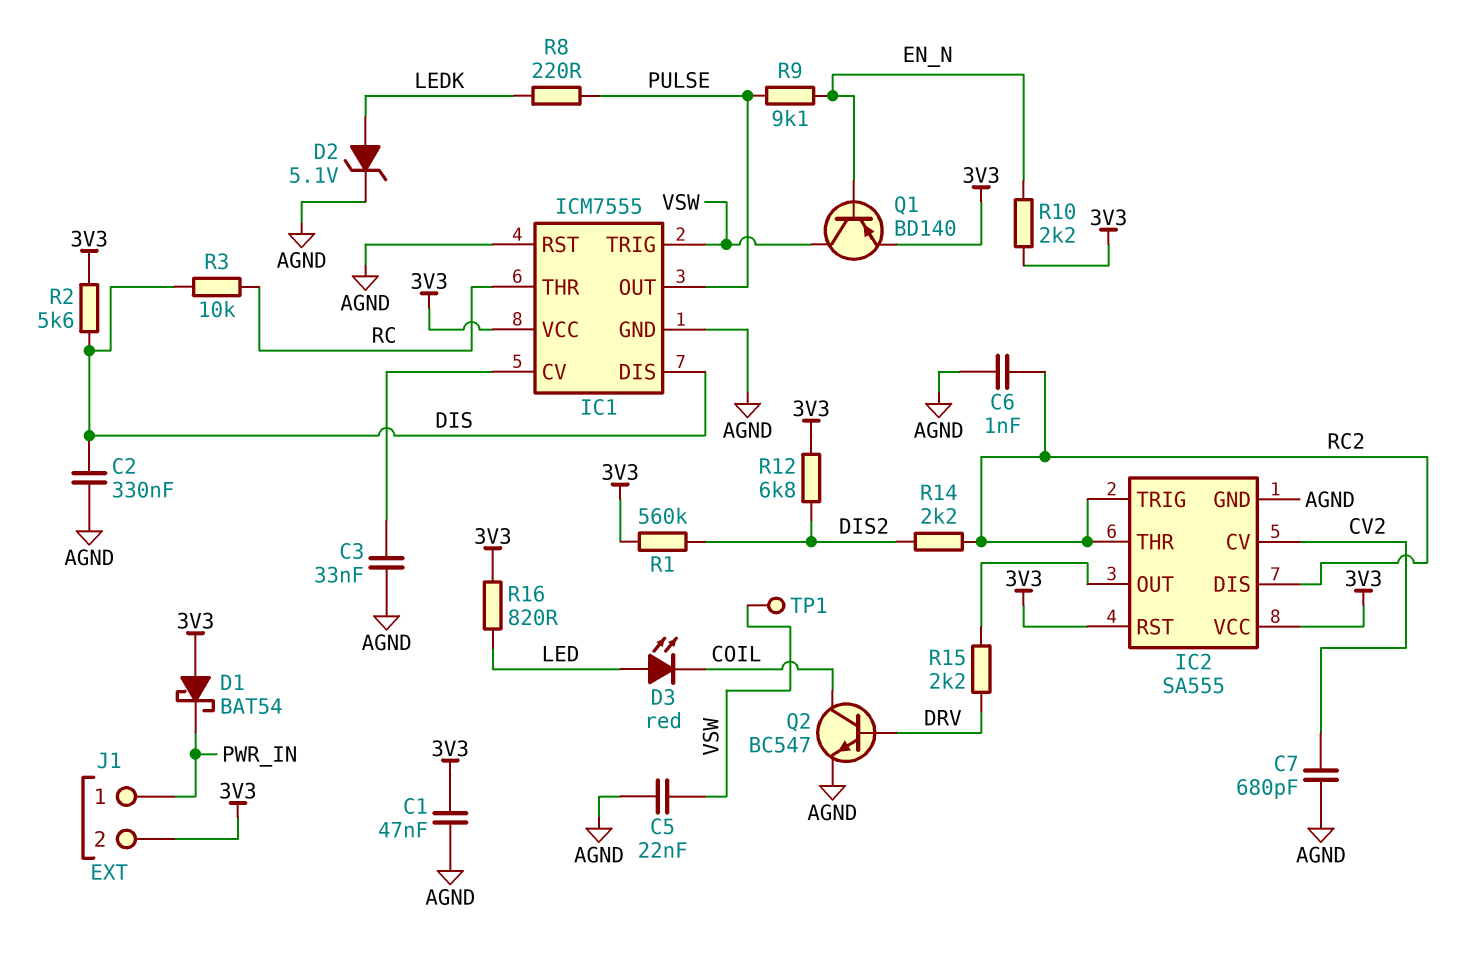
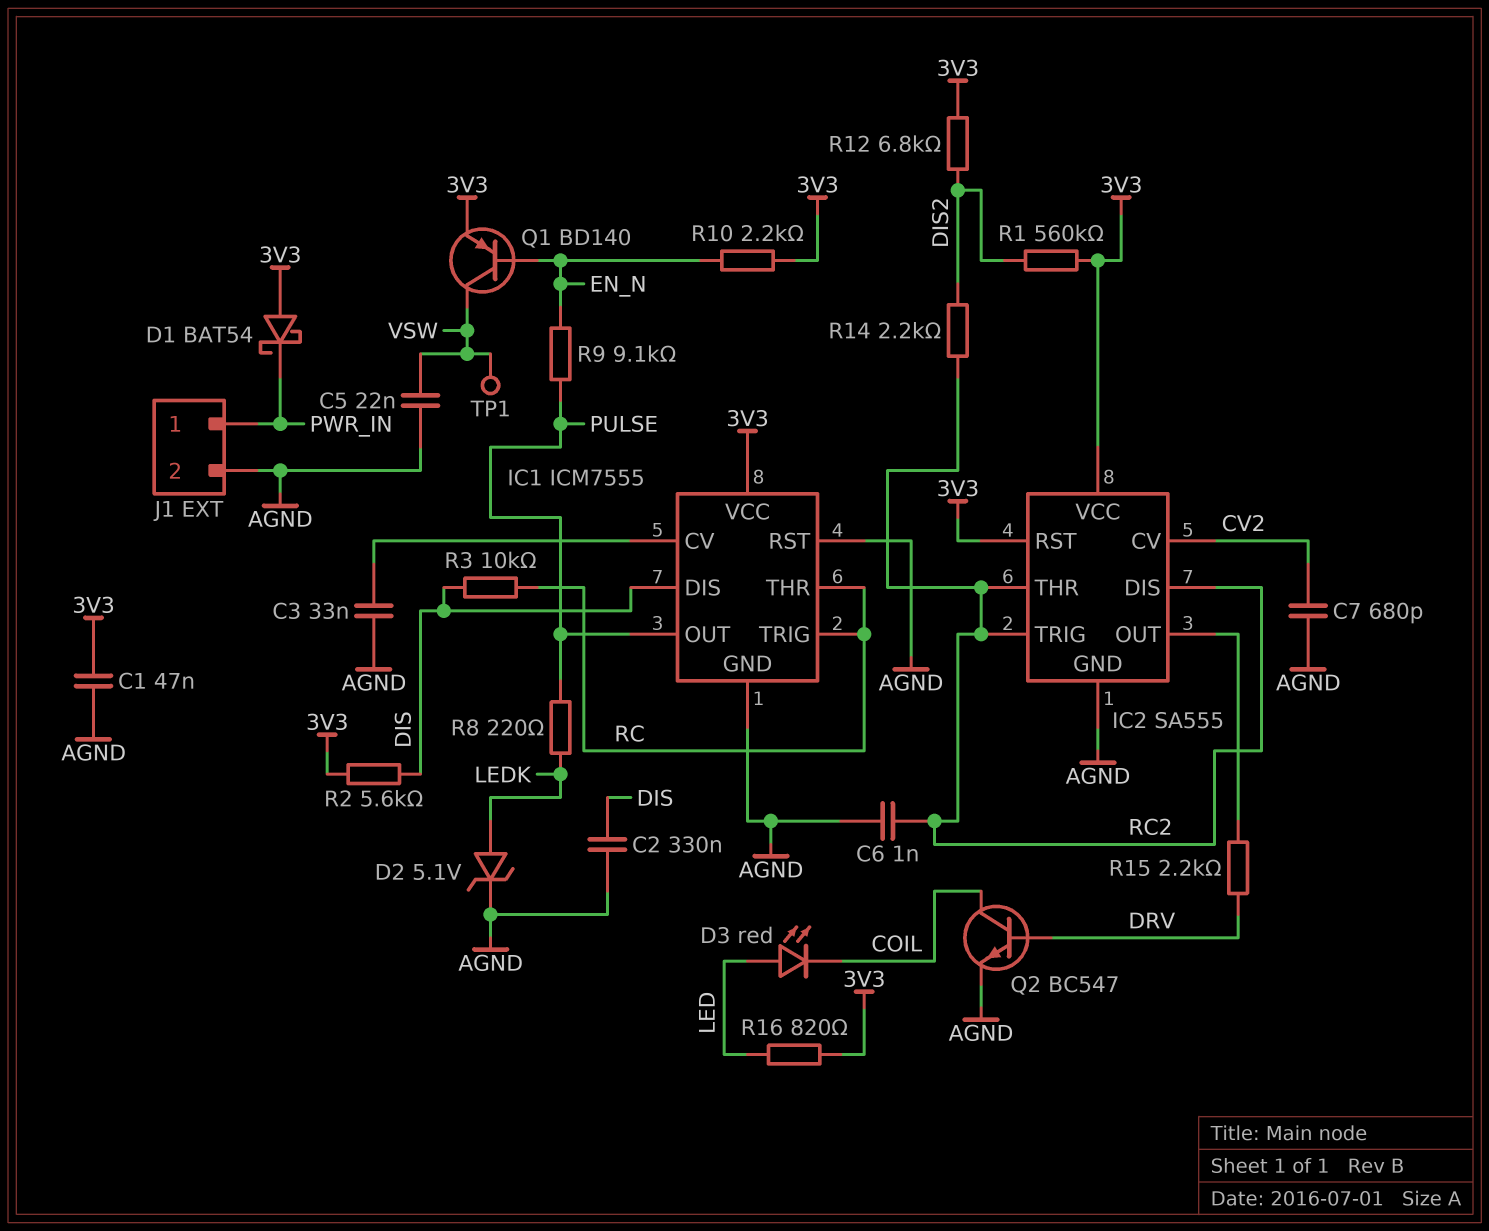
IC1 pin TRIG: VSW -> RC
J1 pin 2: 3V3 -> AGND

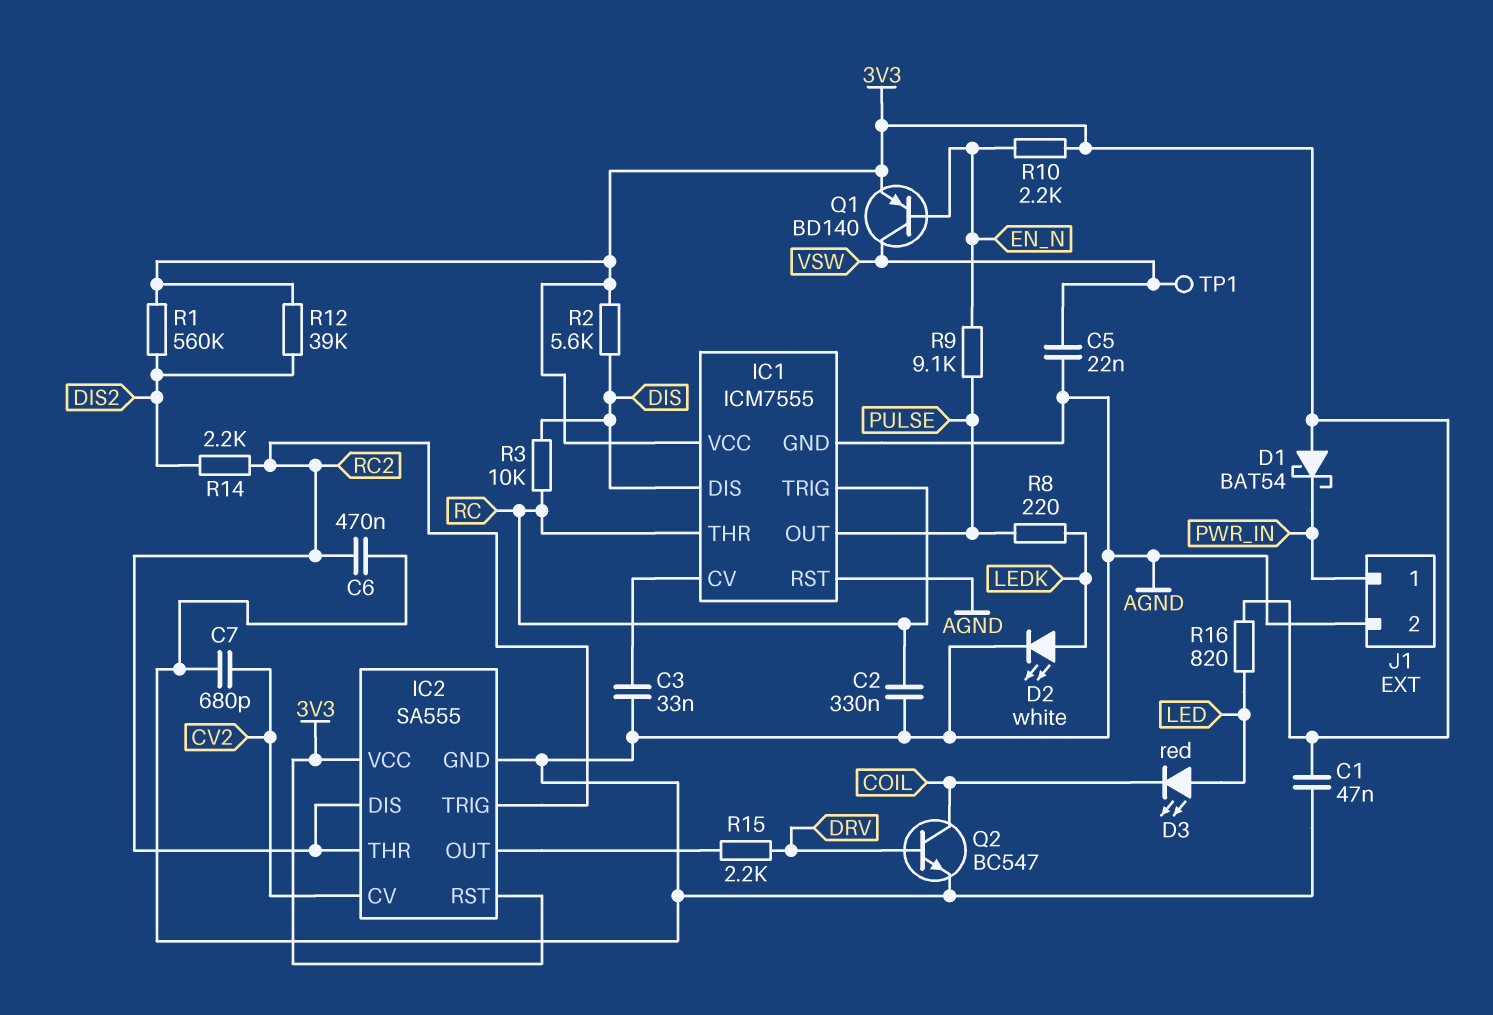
C2: 330nF (AGND, DIS) -> 330nF (AGND, RC)
C6: 1nF (AGND, RC2) -> 470nF (AGND, RC2)
D2: zener 5.1V (A LEDK, K AGND) -> LED white (A LEDK, K AGND)
R12: 6.8k (3V3, DIS2) -> 39k (3V3, DIS2)

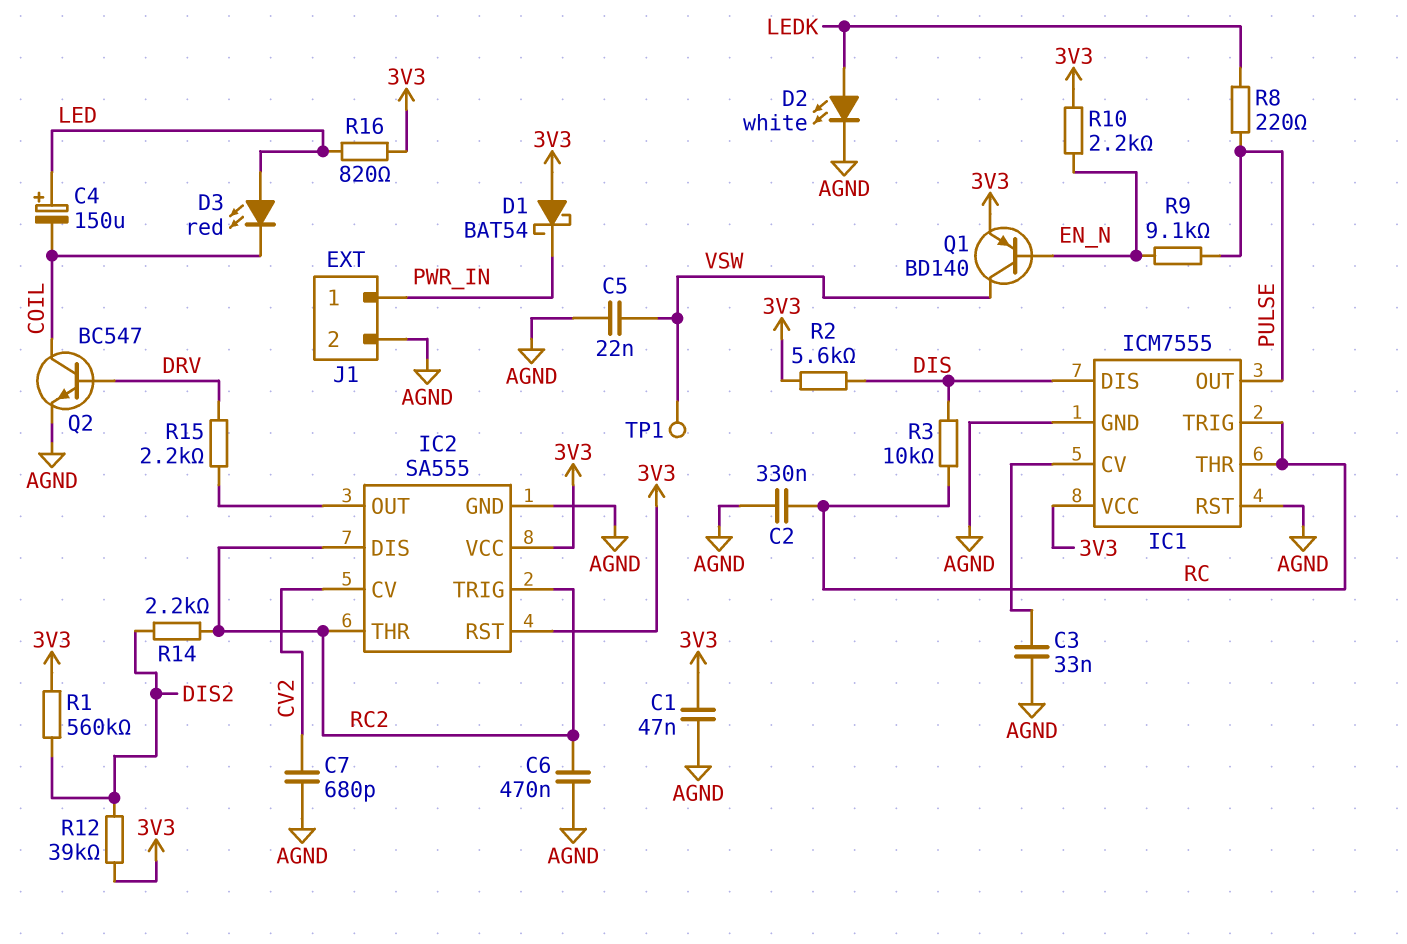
C4: none -> 150uF (plus LED, minus COIL)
════════════════════
### [Problem to work on]
Give the count of lines in the data above holding the word "AGND", and nothing beyond it.

### [Your solution]
4